>>>

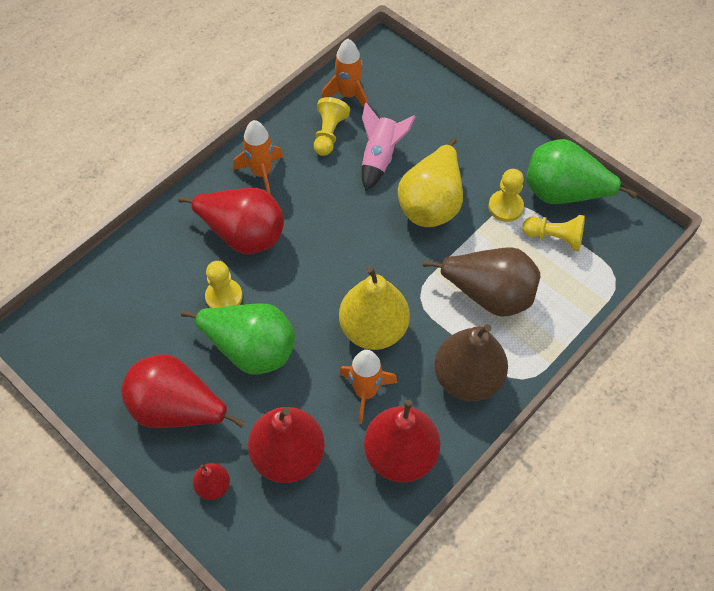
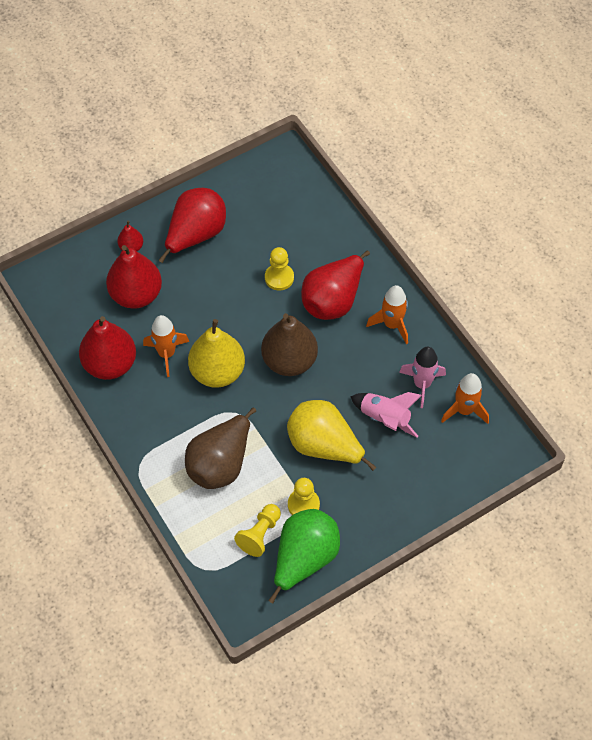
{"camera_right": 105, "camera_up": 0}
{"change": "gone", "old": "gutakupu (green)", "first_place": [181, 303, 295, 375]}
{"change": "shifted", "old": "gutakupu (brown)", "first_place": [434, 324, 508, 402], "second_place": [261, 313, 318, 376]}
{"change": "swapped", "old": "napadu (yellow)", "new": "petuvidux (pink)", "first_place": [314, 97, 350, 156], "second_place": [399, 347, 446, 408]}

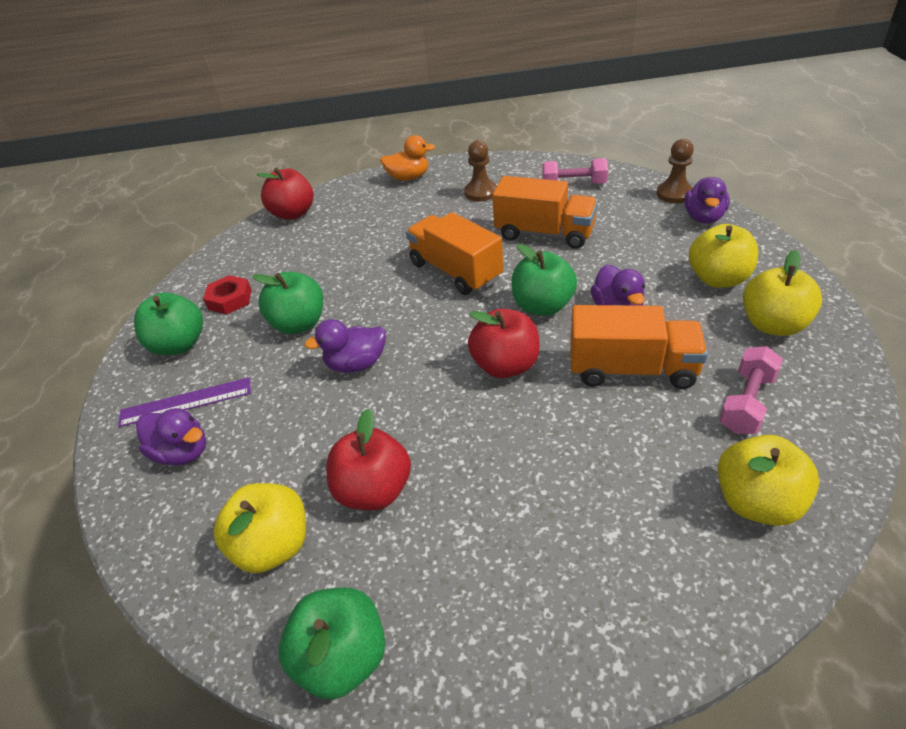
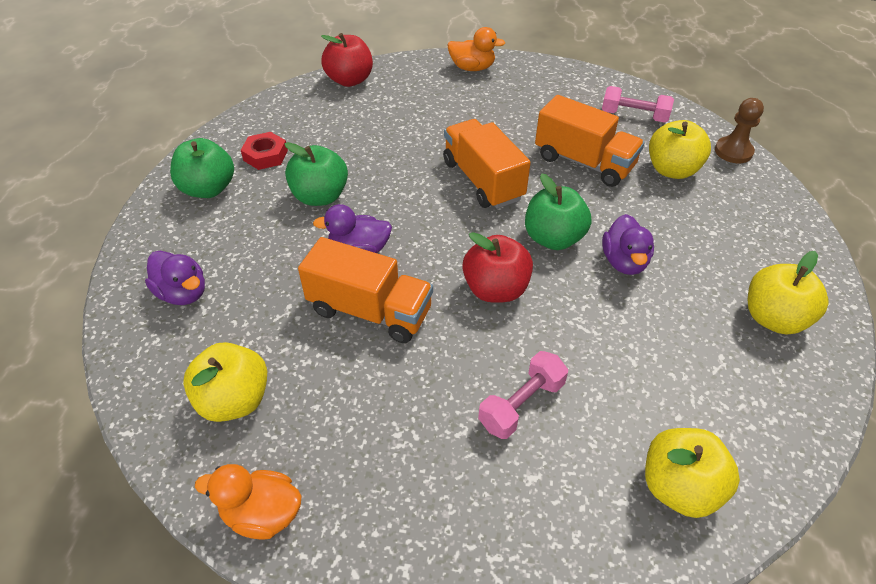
{"camera_right": 10, "camera_up": 5}
{"change": "gone", "old": "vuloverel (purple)", "first_place": [118, 377, 251, 427]}
{"change": "gone", "old": "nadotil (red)", "first_place": [327, 409, 411, 510]}
{"change": "gone", "old": "napadu (brown)", "first_place": [464, 140, 497, 201]}
{"change": "gone", "old": "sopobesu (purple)", "first_place": [684, 177, 730, 224]}
{"change": "shifted", "old": "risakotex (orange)", "first_place": [570, 305, 708, 389], "second_place": [298, 237, 433, 343]}
{"change": "shifted", "old": "nadotil (yellow)", "first_place": [689, 224, 758, 288], "second_place": [649, 120, 711, 179]}
{"change": "shifted", "old": "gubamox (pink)", "first_place": [719, 346, 783, 434], "second_place": [478, 351, 568, 439]}
{"change": "swapped", "old": "nadotil (green)", "new": "sopobesu (orange)", "first_place": [279, 587, 385, 700], "second_place": [195, 464, 301, 540]}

<<<

Aim of the exercise: Repeat the data above word for word, without pictures.

Response to the exercise:
{"camera_right": 105, "camera_up": 0}
{"change": "gone", "old": "gutakupu (green)", "first_place": [181, 303, 295, 375]}
{"change": "shifted", "old": "gutakupu (brown)", "first_place": [434, 324, 508, 402], "second_place": [261, 313, 318, 376]}
{"change": "swapped", "old": "napadu (yellow)", "new": "petuvidux (pink)", "first_place": [314, 97, 350, 156], "second_place": [399, 347, 446, 408]}

{"camera_right": 10, "camera_up": 5}
{"change": "gone", "old": "vuloverel (purple)", "first_place": [118, 377, 251, 427]}
{"change": "gone", "old": "nadotil (red)", "first_place": [327, 409, 411, 510]}
{"change": "gone", "old": "napadu (brown)", "first_place": [464, 140, 497, 201]}
{"change": "gone", "old": "sopobesu (purple)", "first_place": [684, 177, 730, 224]}
{"change": "shifted", "old": "risakotex (orange)", "first_place": [570, 305, 708, 389], "second_place": [298, 237, 433, 343]}
{"change": "shifted", "old": "nadotil (yellow)", "first_place": [689, 224, 758, 288], "second_place": [649, 120, 711, 179]}
{"change": "shifted", "old": "gubamox (pink)", "first_place": [719, 346, 783, 434], "second_place": [478, 351, 568, 439]}
{"change": "swapped", "old": "nadotil (green)", "new": "sopobesu (orange)", "first_place": [279, 587, 385, 700], "second_place": [195, 464, 301, 540]}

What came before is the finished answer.